● **Exercise instructions**
Find all lines in the records that include the word "purple", and copy them out.

Provided data Start Marker

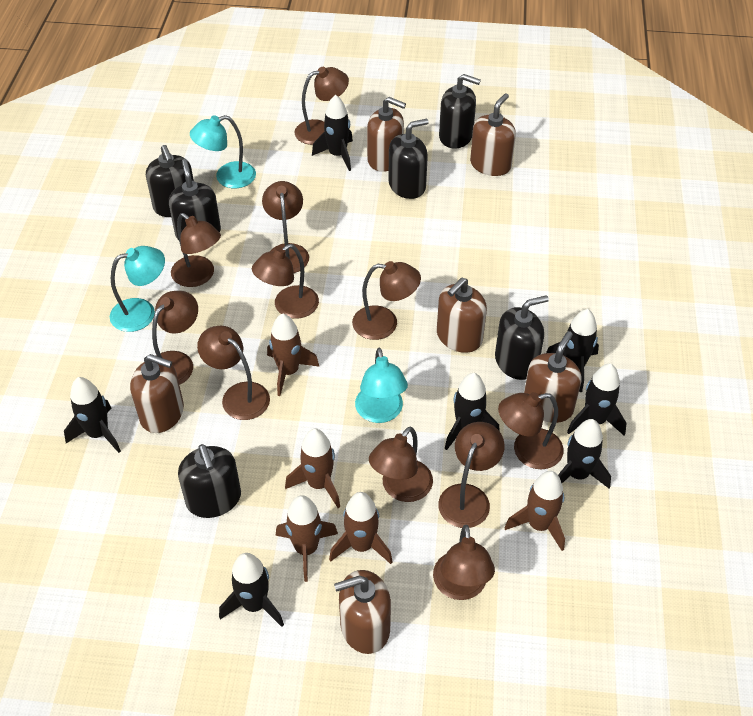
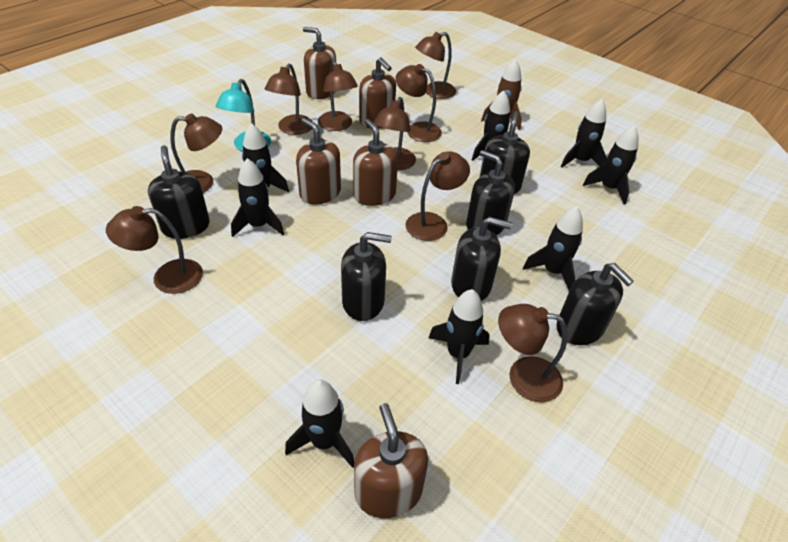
black rocket: 7 -> 8
brown lamp: 11 -> 9
brown rocket: 5 -> 1
brown soap dispenser: 6 -> 5
turquoise lamp: 3 -> 1

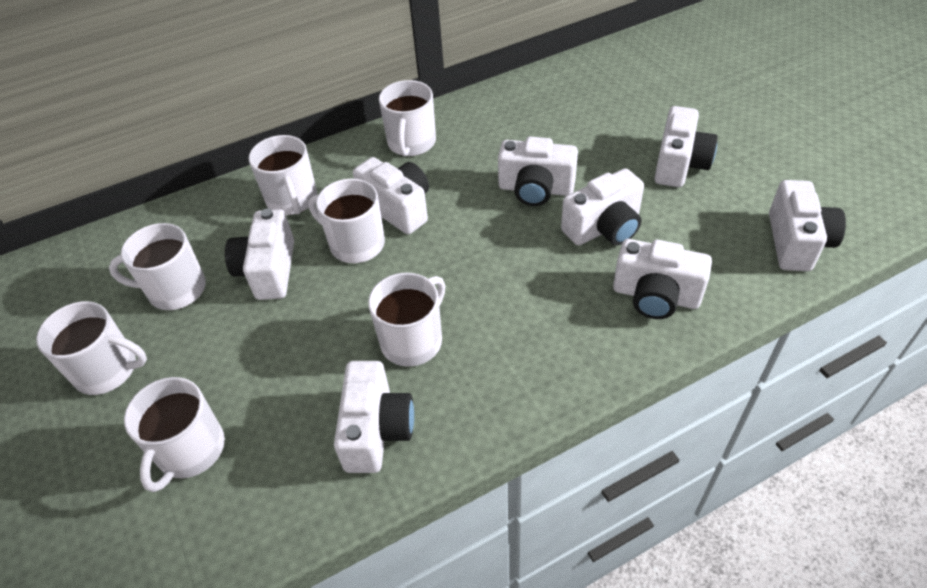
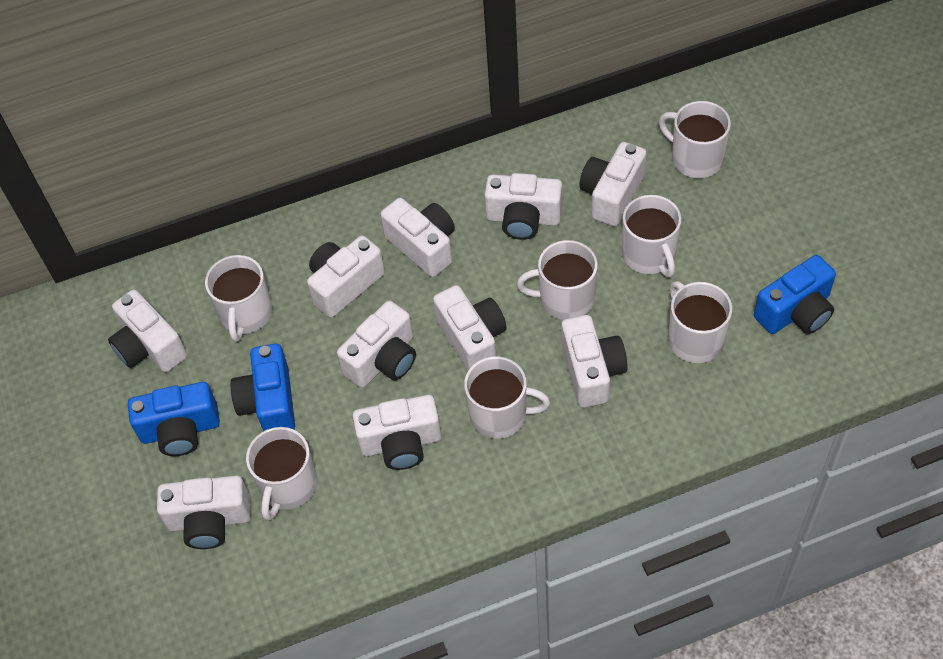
blue camera: 0 -> 3
white camera: 8 -> 10

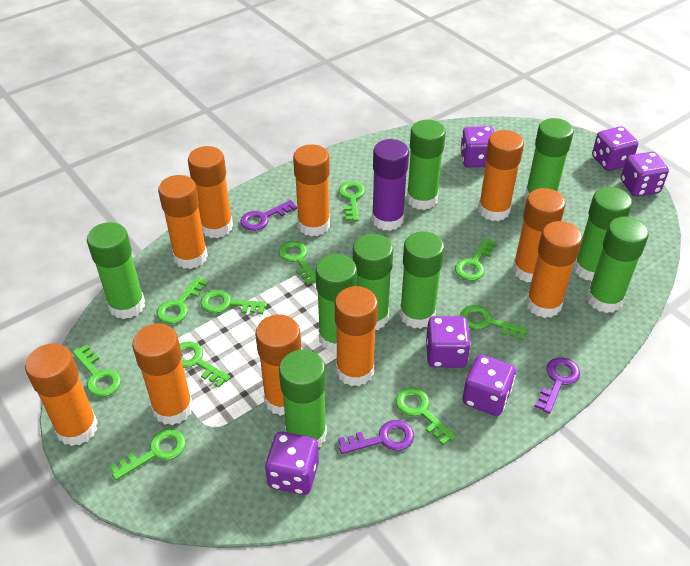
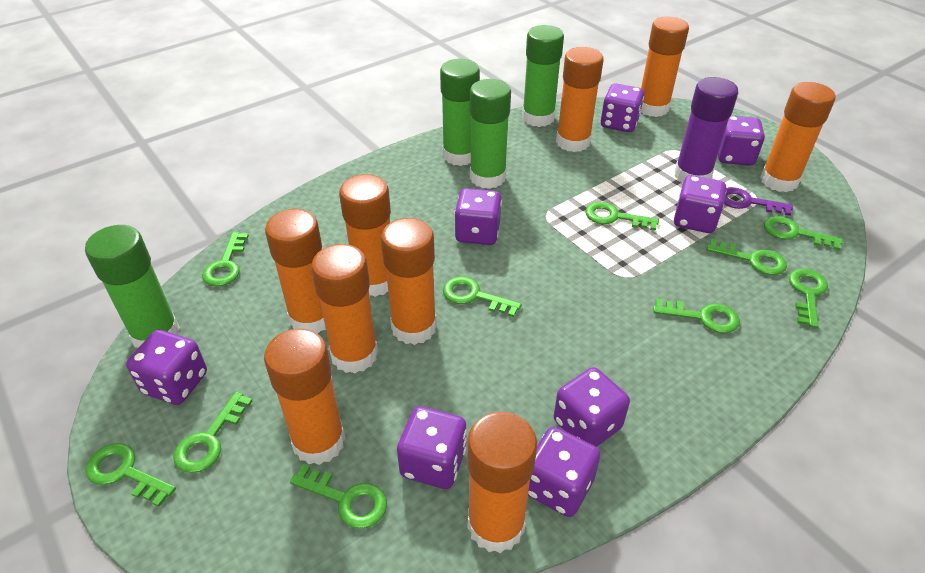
green glue stick: 9 -> 4
orange glue stick: 10 -> 9
purple dice: 6 -> 8
purple key: 3 -> 1

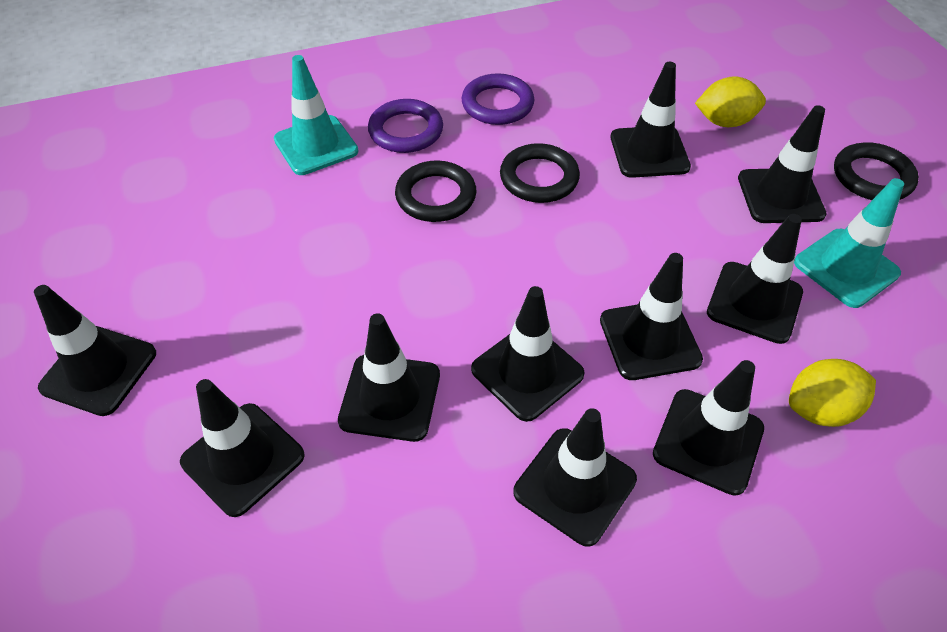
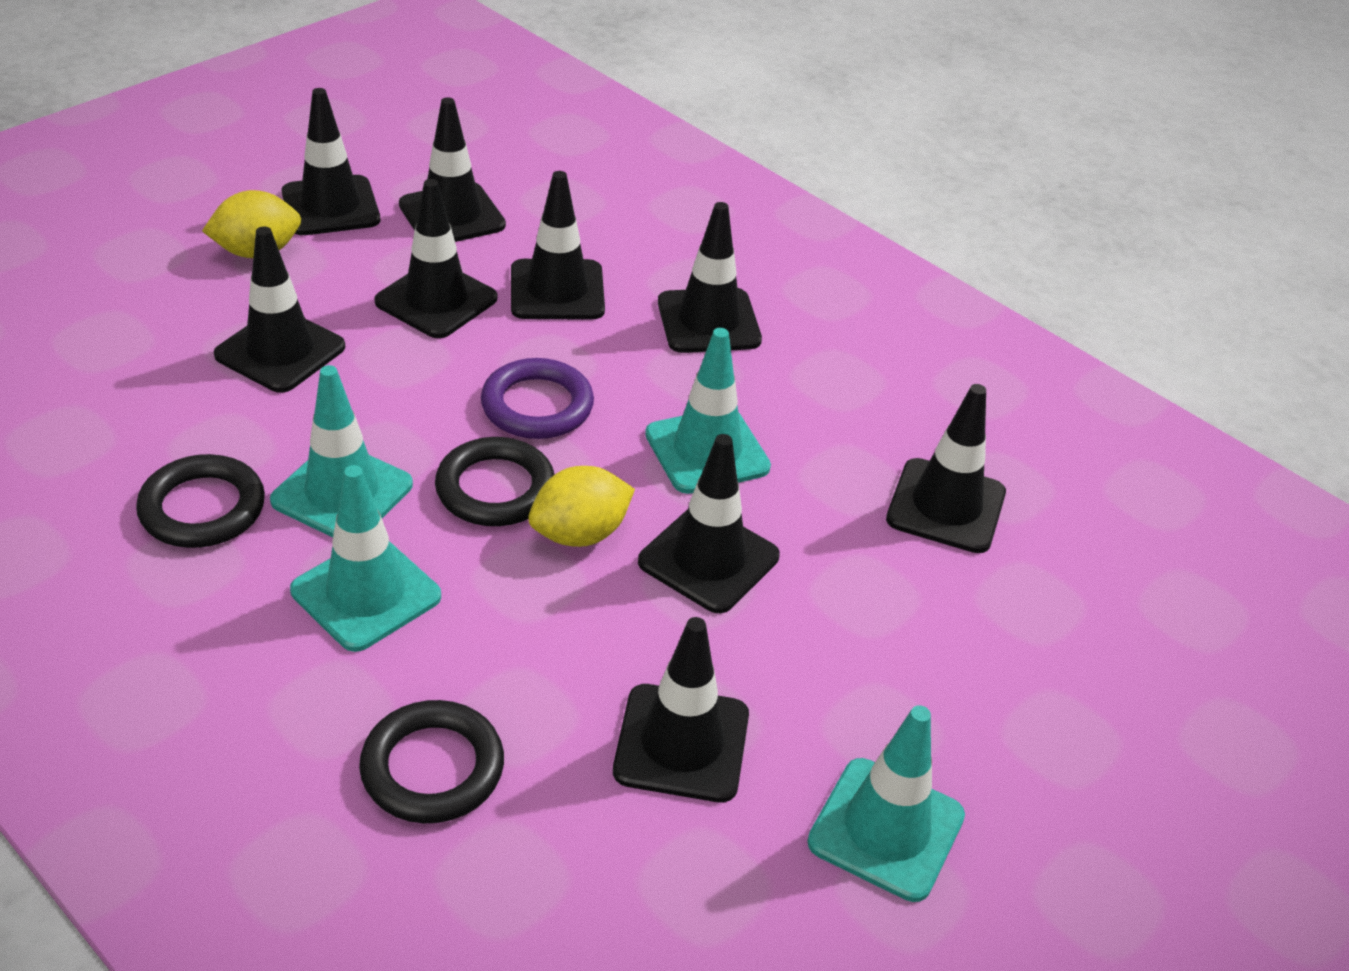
black traffic cone: 10 -> 9
purple ring: 2 -> 1
turquoise traffic cone: 2 -> 4

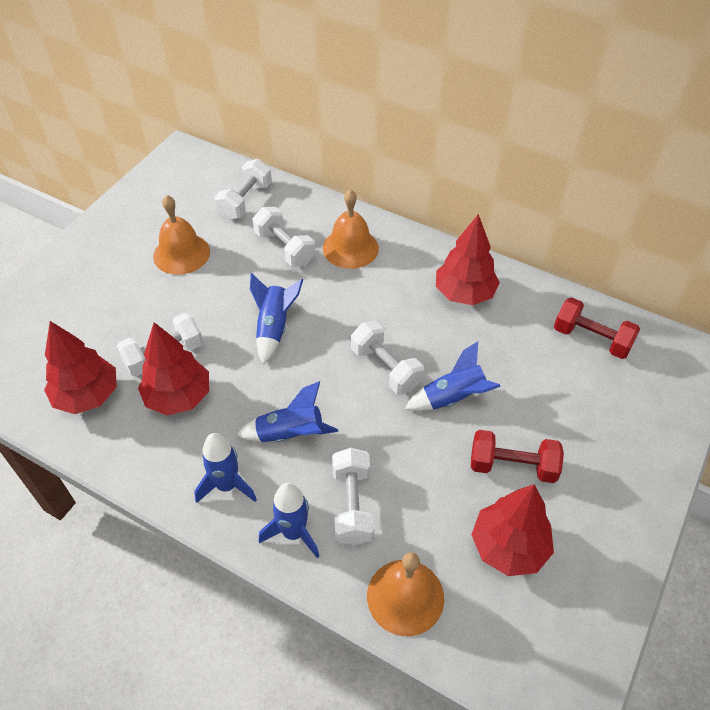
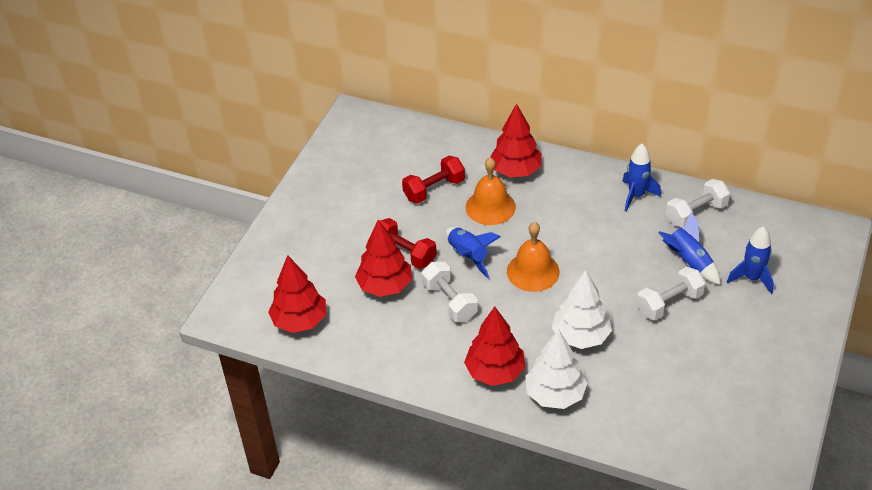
blue rocket: 5 -> 4
orange bell: 3 -> 2
white dumbbell: 5 -> 3
white tree: 0 -> 2

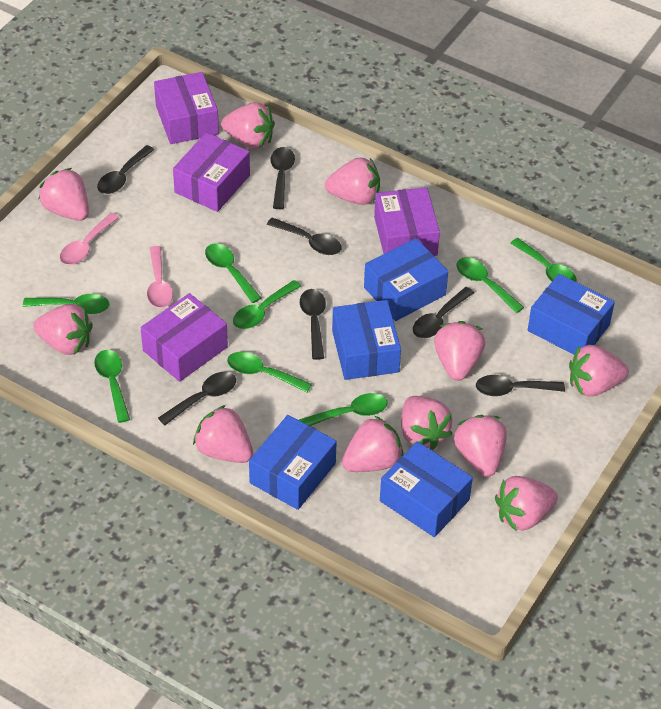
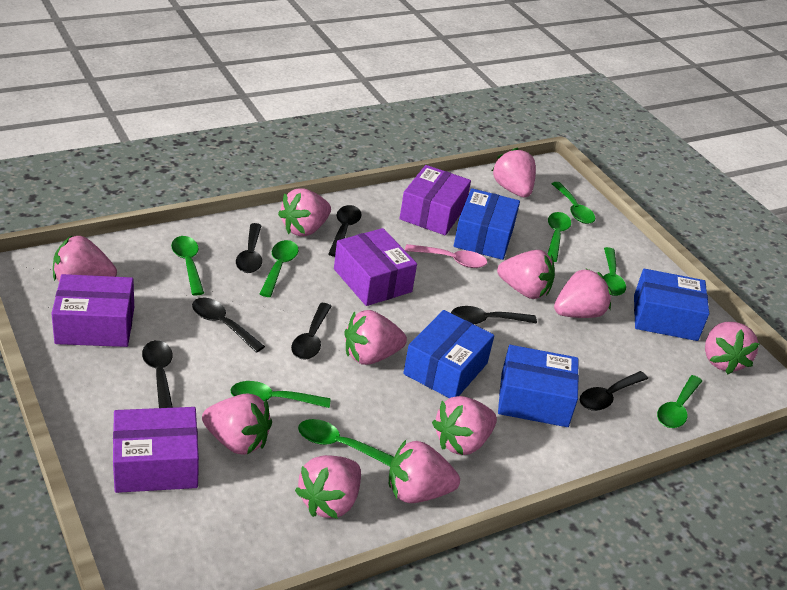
blue box: 5 -> 4
pink spoon: 2 -> 1

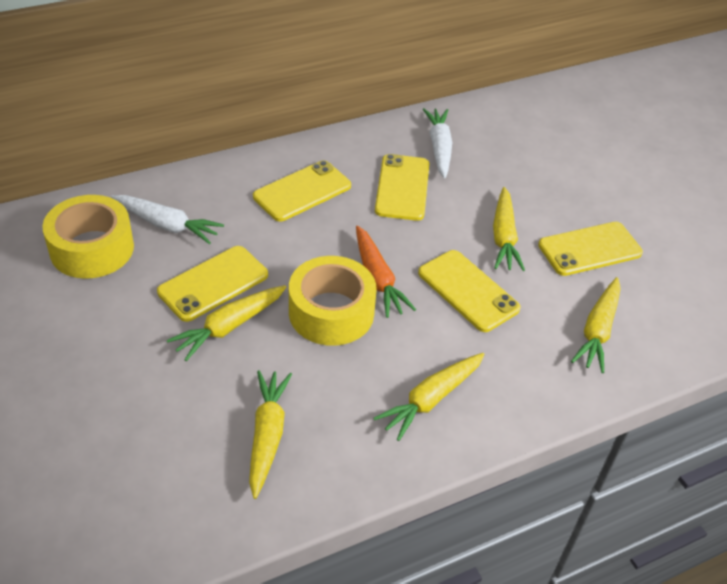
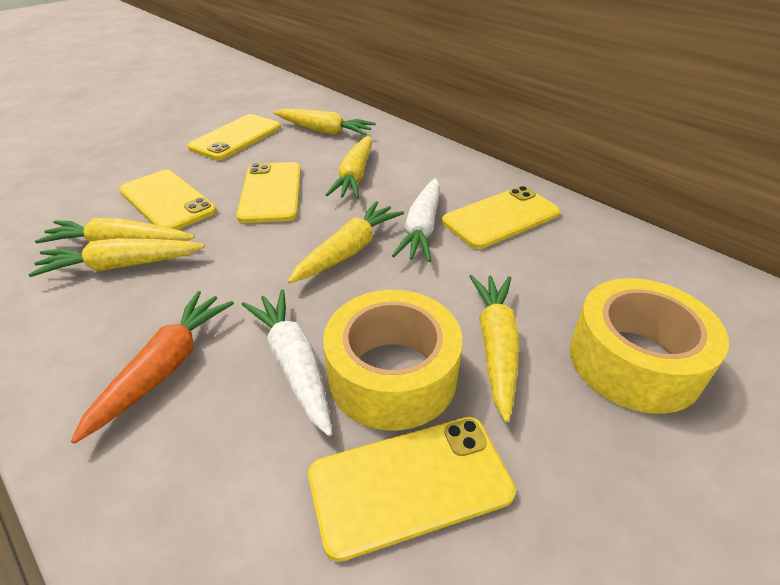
yellow carrot: 5 -> 6

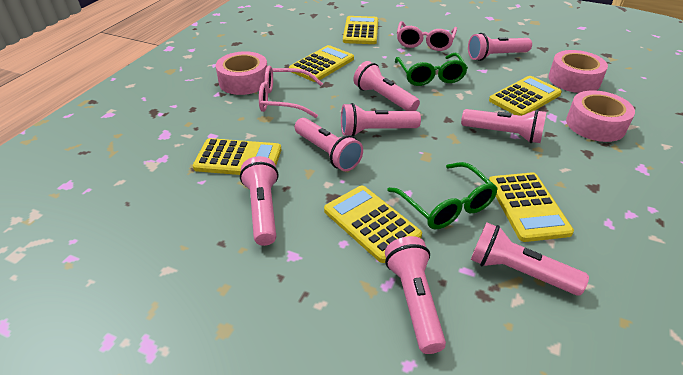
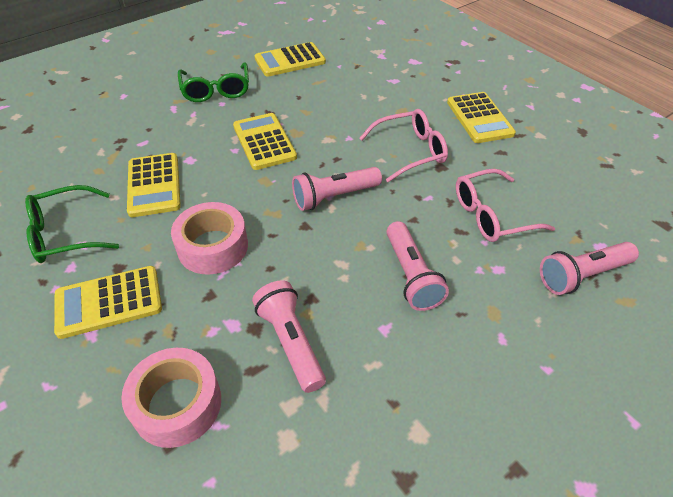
pink flashlight: 8 -> 4
pink tape: 3 -> 2
yellow calculator: 6 -> 5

Provided data End Marker

● **Result of this task**
purple dice: 6 -> 8
purple key: 3 -> 1
purple ring: 2 -> 1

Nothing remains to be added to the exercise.